Data entries =
§
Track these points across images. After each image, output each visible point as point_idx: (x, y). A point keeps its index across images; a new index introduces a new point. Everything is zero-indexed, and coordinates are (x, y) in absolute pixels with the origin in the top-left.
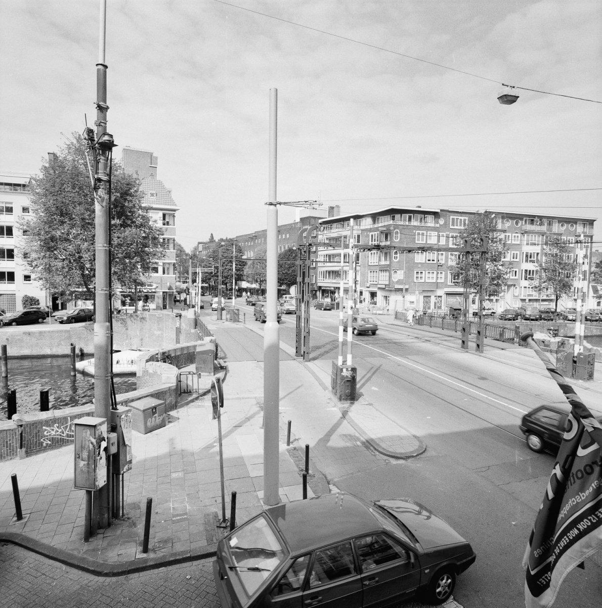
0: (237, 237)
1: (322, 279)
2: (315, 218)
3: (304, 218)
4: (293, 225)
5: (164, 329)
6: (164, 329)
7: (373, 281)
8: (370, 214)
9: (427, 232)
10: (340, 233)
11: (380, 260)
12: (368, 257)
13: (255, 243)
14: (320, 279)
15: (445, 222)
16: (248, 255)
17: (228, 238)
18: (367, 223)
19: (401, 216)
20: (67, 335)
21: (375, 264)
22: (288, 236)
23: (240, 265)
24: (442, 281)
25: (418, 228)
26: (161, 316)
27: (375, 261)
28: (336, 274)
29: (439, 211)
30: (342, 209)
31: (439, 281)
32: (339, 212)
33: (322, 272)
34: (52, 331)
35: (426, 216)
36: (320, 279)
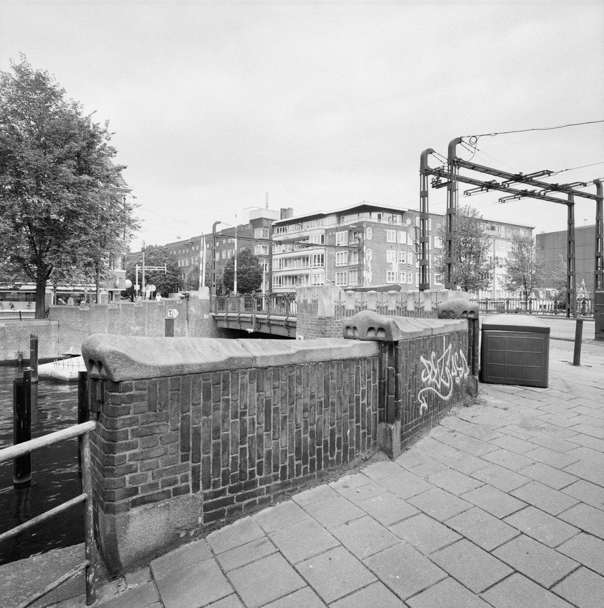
§
Exercise description = Extract every row above word for word, omitting the pictures from your answer.

Written solution =
Track these points across images. After each image, output each visible point as point_idx: (x, y). A point keeps its index across images; a new index introduces a new point. Everything is zero-indexed, and coordinates are (x, y) in absolute pixels with the origin in the top-left.
0: (237, 237)
1: (322, 279)
2: (315, 218)
3: (304, 218)
4: (293, 225)
5: (164, 329)
6: (164, 329)
7: (373, 281)
8: (370, 214)
9: (427, 232)
10: (340, 233)
11: (380, 260)
12: (368, 257)
13: (255, 243)
14: (320, 279)
15: (445, 222)
16: (248, 255)
17: (228, 238)
18: (367, 223)
19: (401, 216)
20: (67, 335)
21: (375, 264)
22: (288, 236)
23: (240, 265)
24: (442, 281)
25: (418, 228)
26: (161, 316)
27: (375, 261)
28: (336, 274)
29: (439, 211)
30: (342, 209)
31: (439, 281)
32: (339, 212)
33: (322, 272)
34: (52, 331)
35: (426, 216)
36: (320, 279)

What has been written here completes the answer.